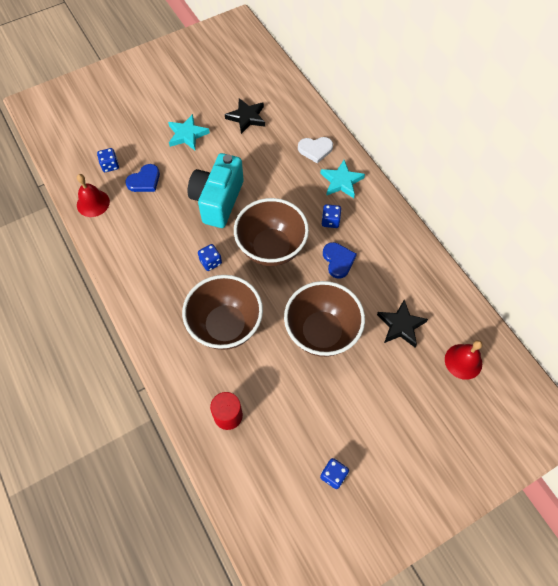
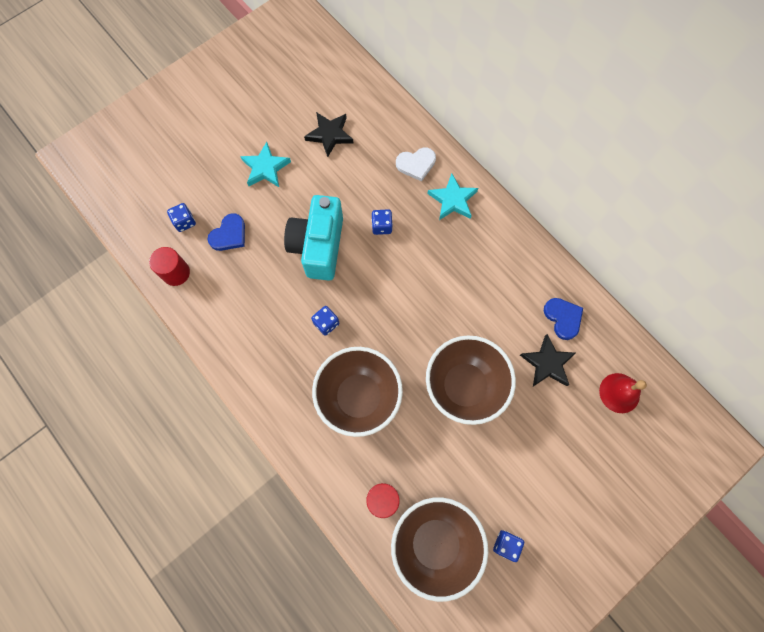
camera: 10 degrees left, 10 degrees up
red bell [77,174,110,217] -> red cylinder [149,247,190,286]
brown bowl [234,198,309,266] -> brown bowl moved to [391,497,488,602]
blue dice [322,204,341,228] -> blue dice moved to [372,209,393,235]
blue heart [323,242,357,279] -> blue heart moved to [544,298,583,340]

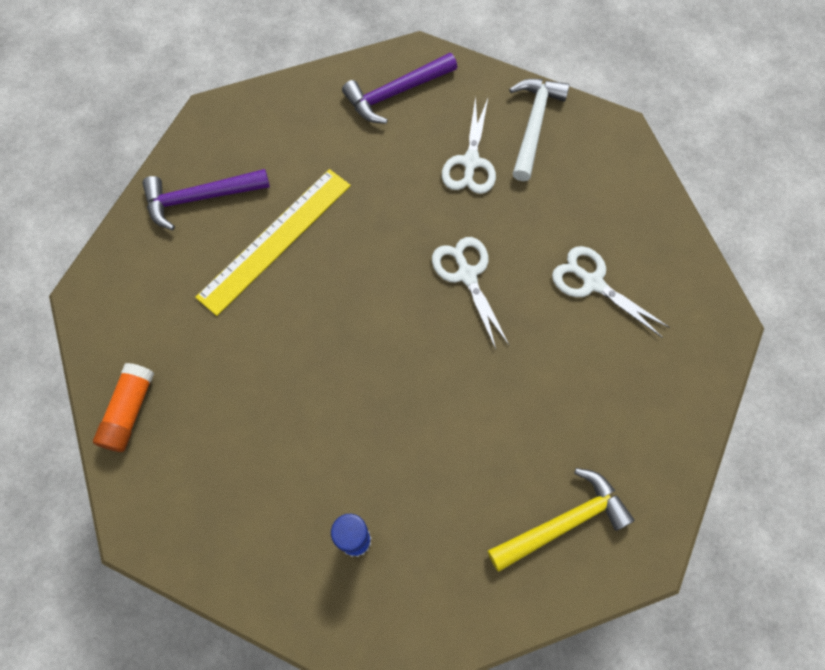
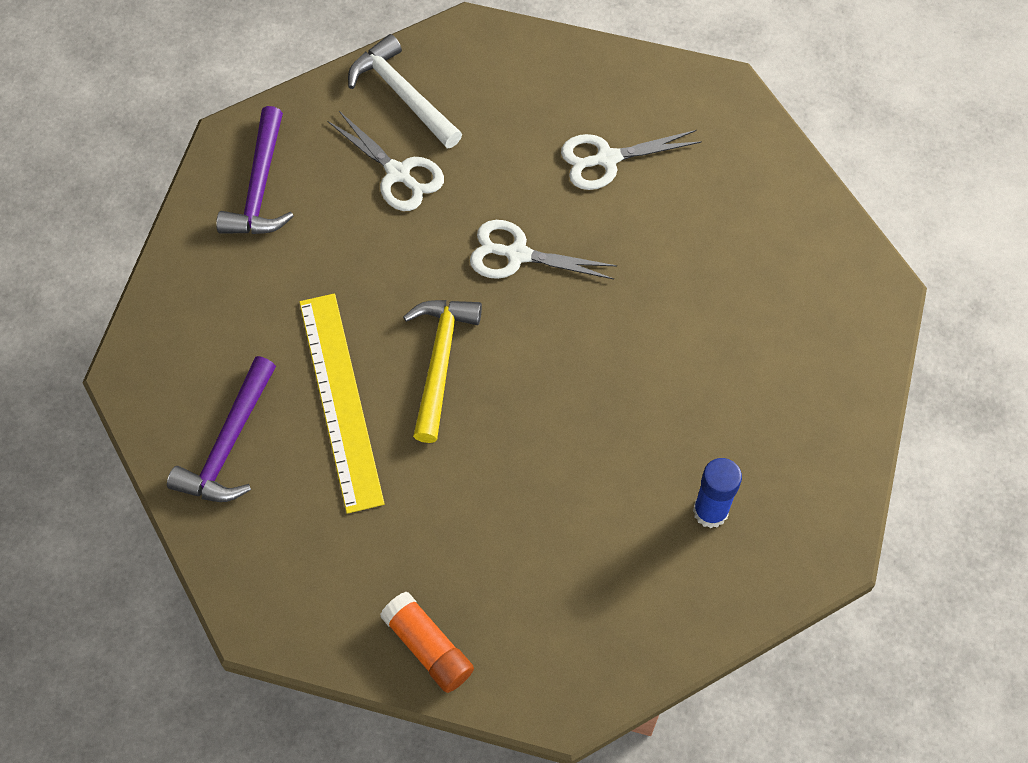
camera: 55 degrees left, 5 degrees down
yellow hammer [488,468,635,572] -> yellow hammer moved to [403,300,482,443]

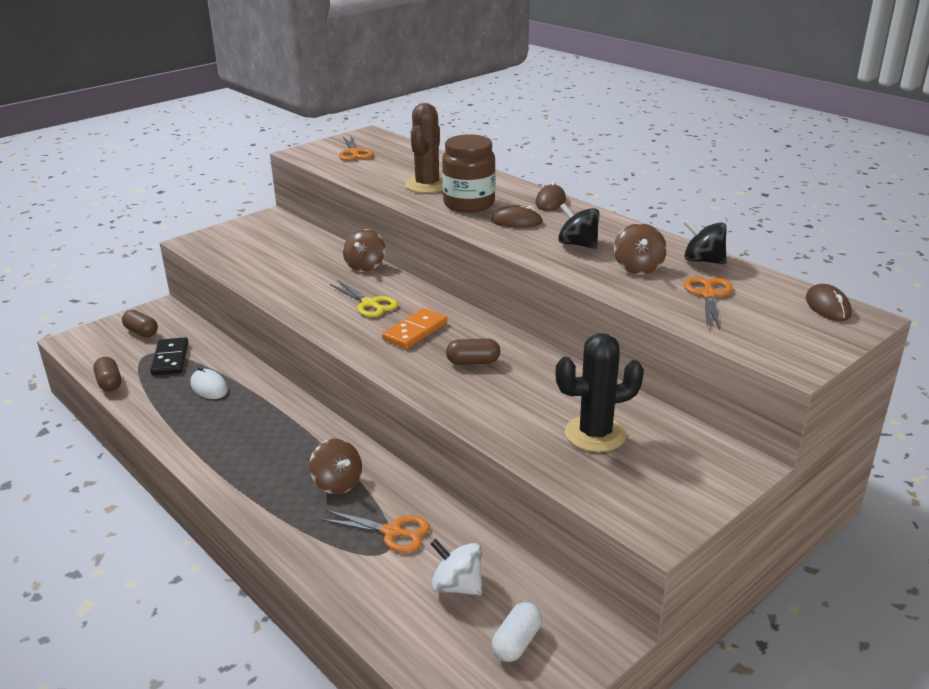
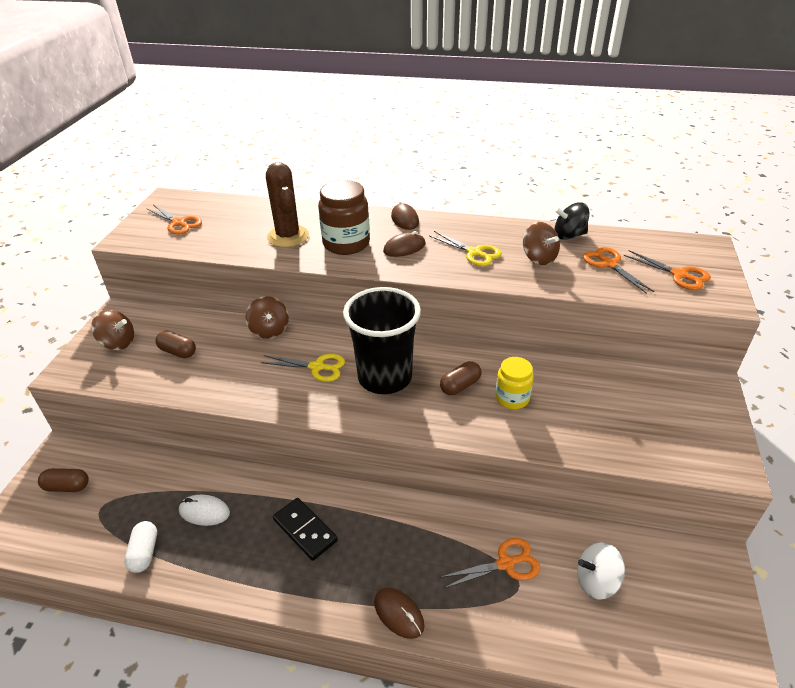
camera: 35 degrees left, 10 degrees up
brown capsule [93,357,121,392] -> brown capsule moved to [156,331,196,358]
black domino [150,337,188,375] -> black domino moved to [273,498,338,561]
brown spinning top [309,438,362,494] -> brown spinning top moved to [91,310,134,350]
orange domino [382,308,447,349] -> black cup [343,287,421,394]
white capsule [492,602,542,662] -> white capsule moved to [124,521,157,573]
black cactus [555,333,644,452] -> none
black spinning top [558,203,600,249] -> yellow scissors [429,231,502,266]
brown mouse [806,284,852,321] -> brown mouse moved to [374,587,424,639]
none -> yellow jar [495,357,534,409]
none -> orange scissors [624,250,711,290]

★ ★ ★ ★ ★ ★ ★

Up to and including the line that holds "brown spinning top [309,438,362,494]", restate word for word each line of the records from their start, and only those lines, leaving out the pictures.

camera: 10 degrees left, 10 degrees up
red bell [77,174,110,217] -> red cylinder [149,247,190,286]
brown bowl [234,198,309,266] -> brown bowl moved to [391,497,488,602]
blue dice [322,204,341,228] -> blue dice moved to [372,209,393,235]
blue heart [323,242,357,279] -> blue heart moved to [544,298,583,340]

camera: 55 degrees left, 5 degrees down
yellow hammer [488,468,635,572] -> yellow hammer moved to [403,300,482,443]

camera: 35 degrees left, 10 degrees up
brown capsule [93,357,121,392] -> brown capsule moved to [156,331,196,358]
black domino [150,337,188,375] -> black domino moved to [273,498,338,561]
brown spinning top [309,438,362,494] -> brown spinning top moved to [91,310,134,350]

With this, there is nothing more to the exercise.